[GIVEN DATA]
■ ■ ■
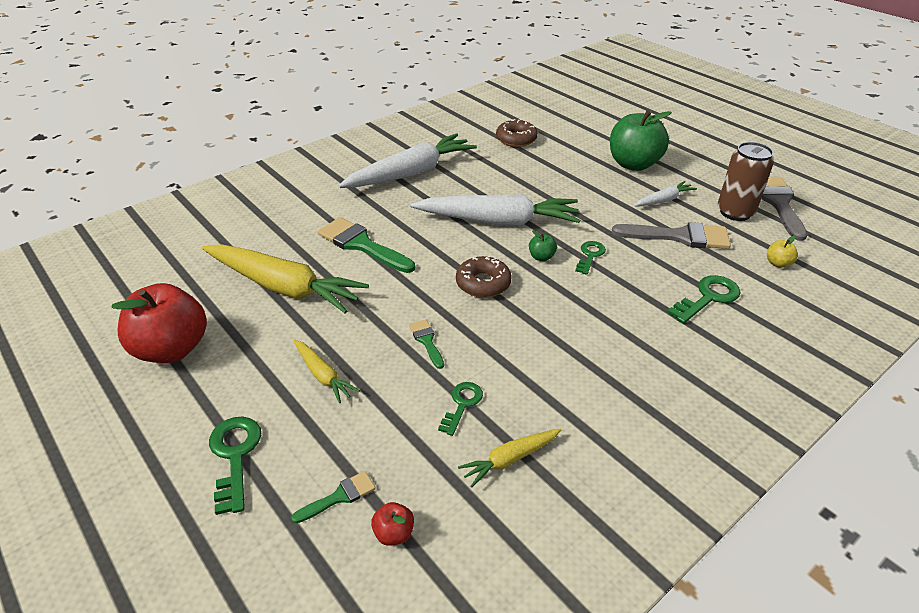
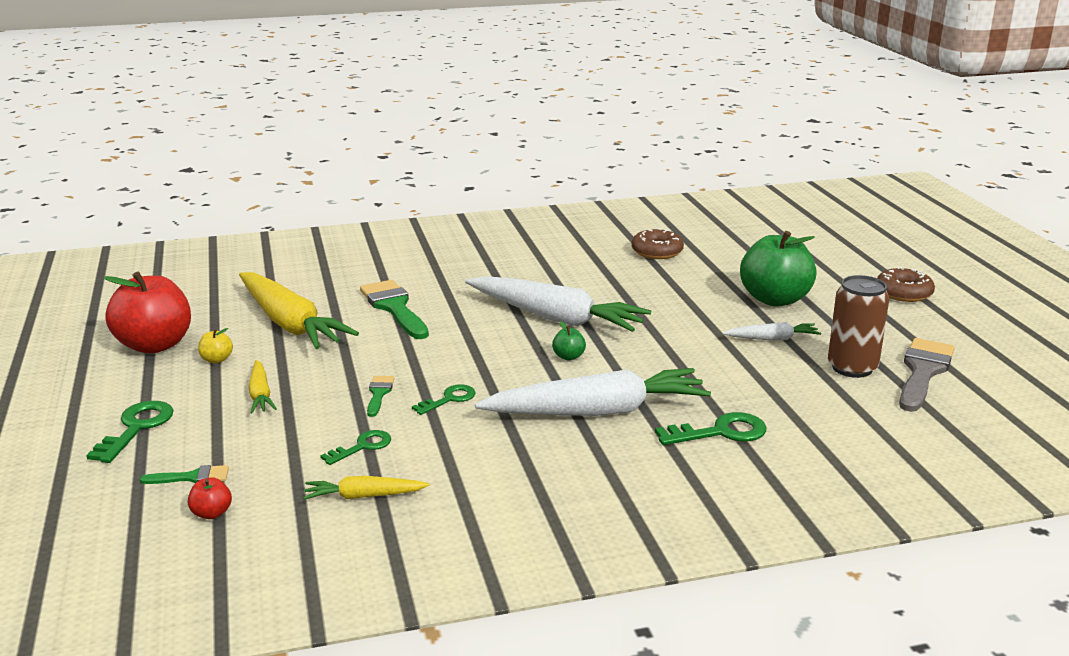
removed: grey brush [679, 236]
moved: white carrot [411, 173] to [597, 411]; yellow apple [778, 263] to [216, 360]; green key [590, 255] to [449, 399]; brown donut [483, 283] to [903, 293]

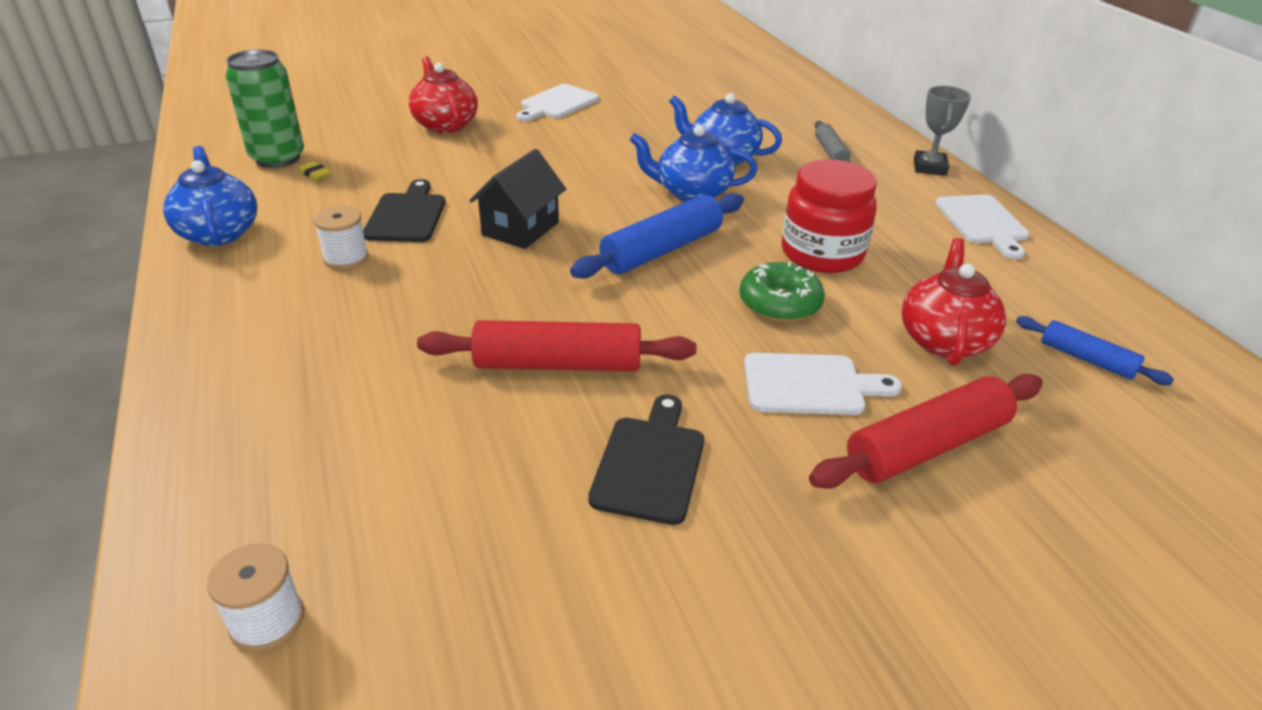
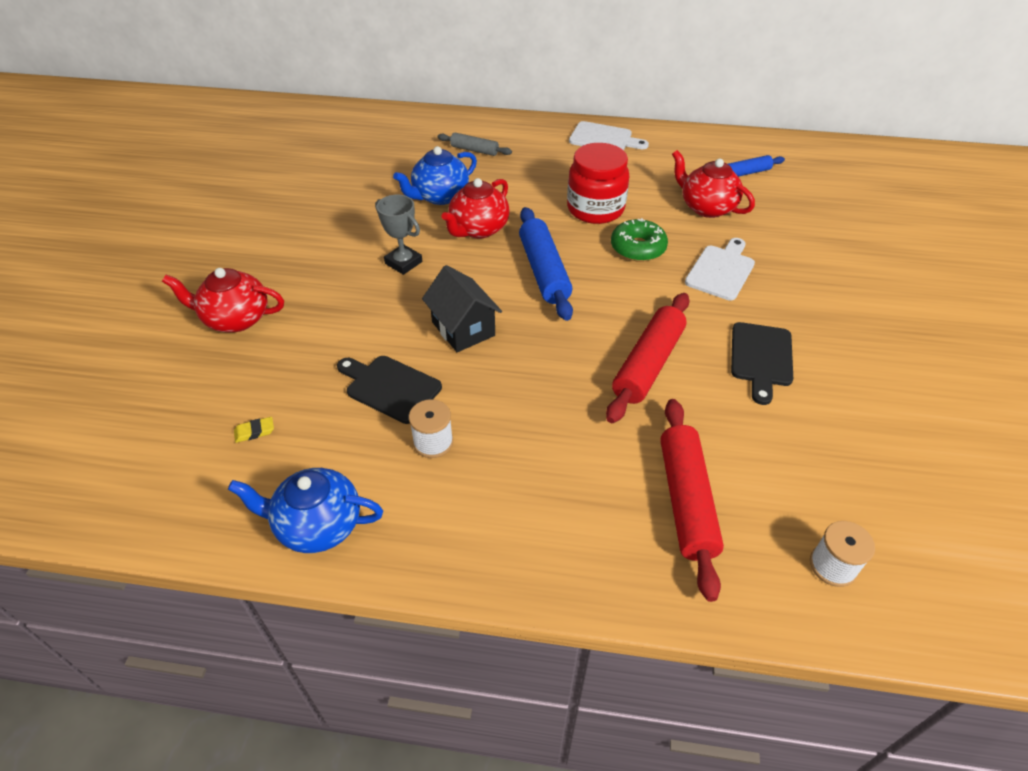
removed: green can [278, 158]; white cutting board [557, 103]
moved: grey trophy [929, 167] to [403, 263]; red rolling pin [926, 446] to [686, 500]
recoloured: blue teapot [691, 193] to red teapot [478, 229]
turned: black cutting board [650, 464] = [761, 358] 120 degrees counterclockwise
■ ■ ■
[REQUIRED ACTION] Each record above needs to be transcribed word for word, with its pictures omitted.

[WRITTEN RESPONSE]
removed: grey brush [679, 236]
moved: white carrot [411, 173] to [597, 411]; yellow apple [778, 263] to [216, 360]; green key [590, 255] to [449, 399]; brown donut [483, 283] to [903, 293]

removed: green can [278, 158]; white cutting board [557, 103]
moved: grey trophy [929, 167] to [403, 263]; red rolling pin [926, 446] to [686, 500]
recoloured: blue teapot [691, 193] to red teapot [478, 229]
turned: black cutting board [650, 464] = [761, 358] 120 degrees counterclockwise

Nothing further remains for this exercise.